— Exercise brief —
Nothing below is to be printed except the lines between the line holding "The second view gained the Computermaus/türkis" and the line holding "The second view gained the Sprühflasche/türkis", inclusive, each exactly as it appears.

— Material provided —
▼

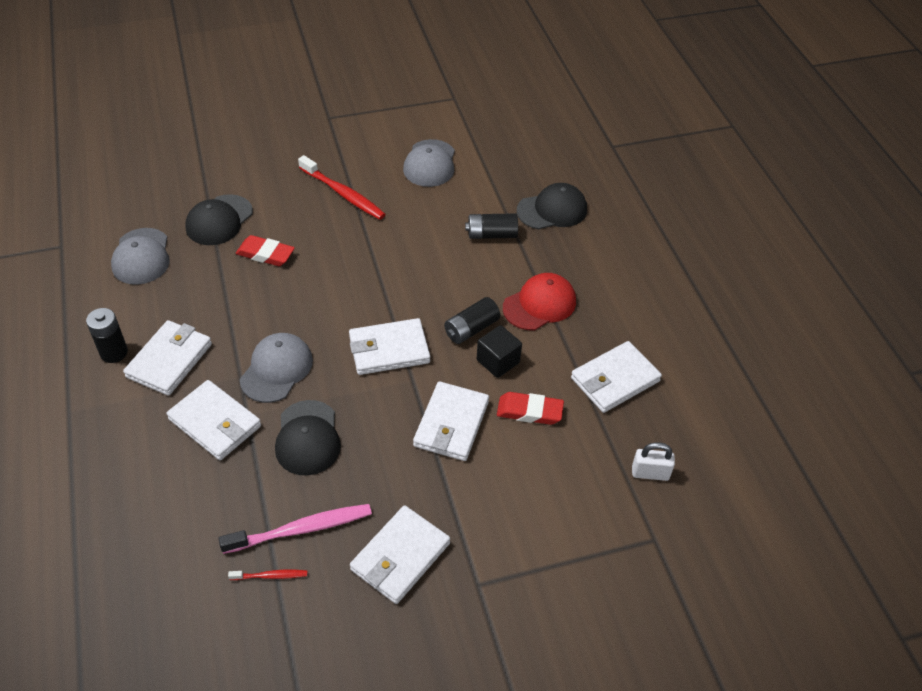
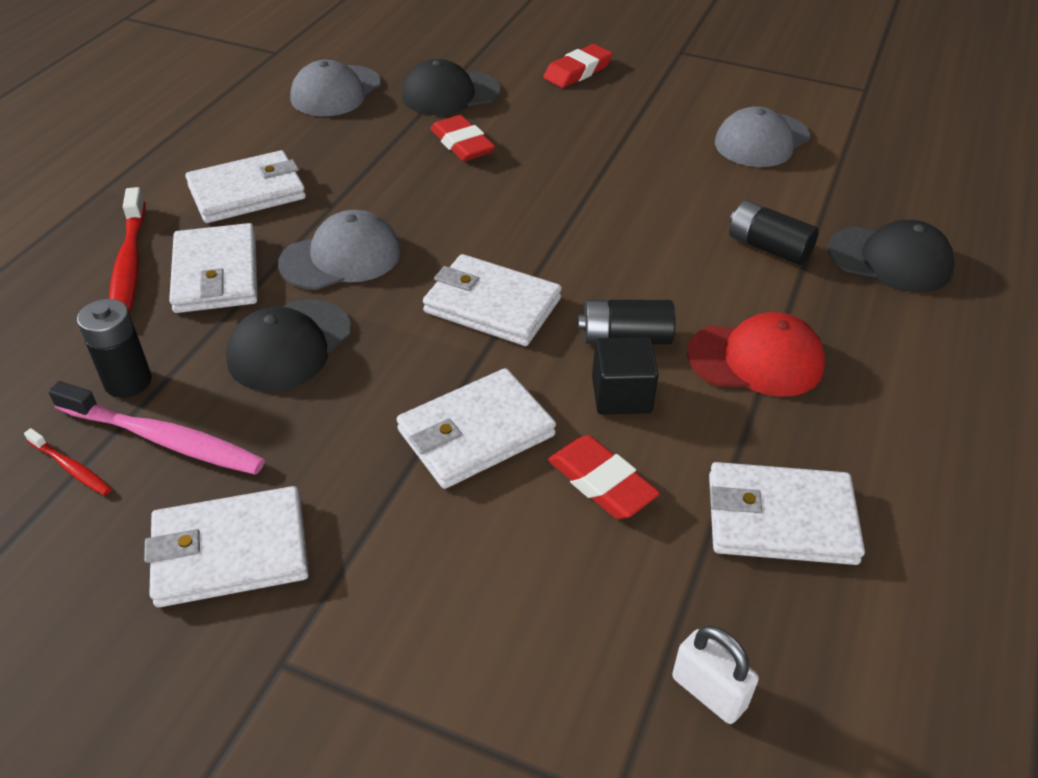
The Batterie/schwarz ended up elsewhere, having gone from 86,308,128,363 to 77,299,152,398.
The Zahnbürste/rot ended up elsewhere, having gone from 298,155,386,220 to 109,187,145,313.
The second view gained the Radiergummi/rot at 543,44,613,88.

▲
▼

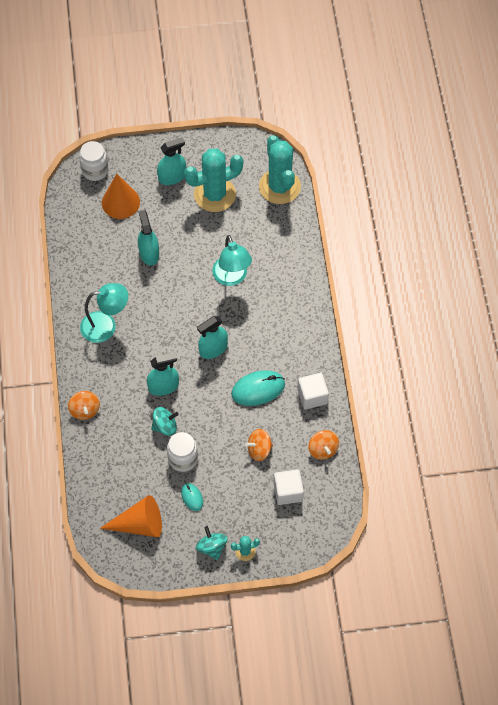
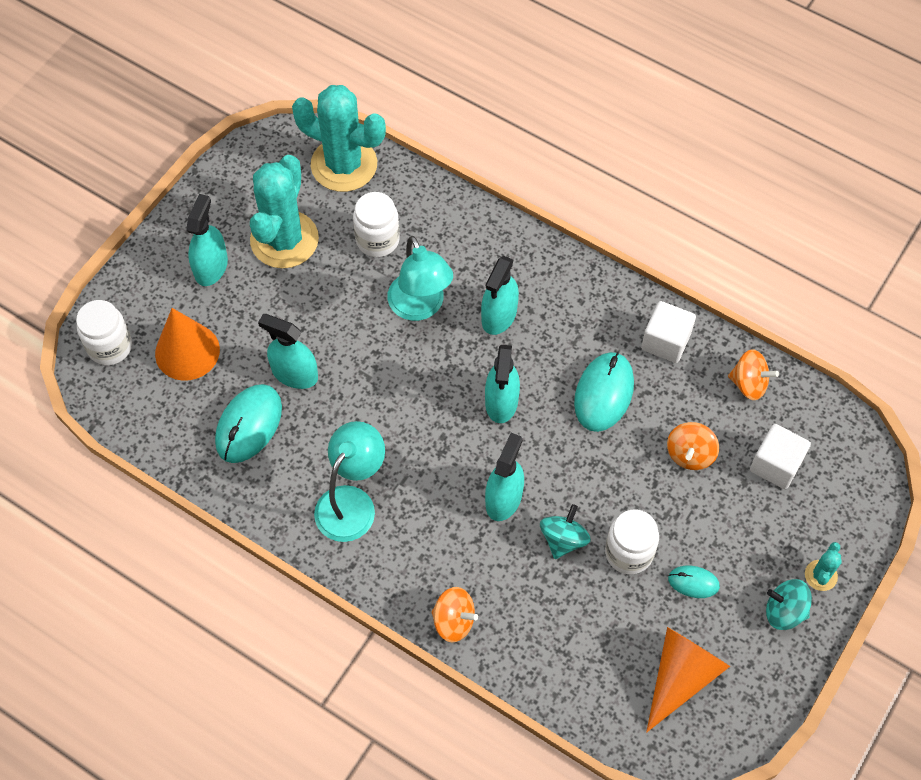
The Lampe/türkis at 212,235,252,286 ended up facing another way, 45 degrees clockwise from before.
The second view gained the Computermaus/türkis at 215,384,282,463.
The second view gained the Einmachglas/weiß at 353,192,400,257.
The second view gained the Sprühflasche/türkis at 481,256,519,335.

▲

— Answer for this exercise —
The second view gained the Computermaus/türkis at 215,384,282,463.
The second view gained the Einmachglas/weiß at 353,192,400,257.
The second view gained the Sprühflasche/türkis at 481,256,519,335.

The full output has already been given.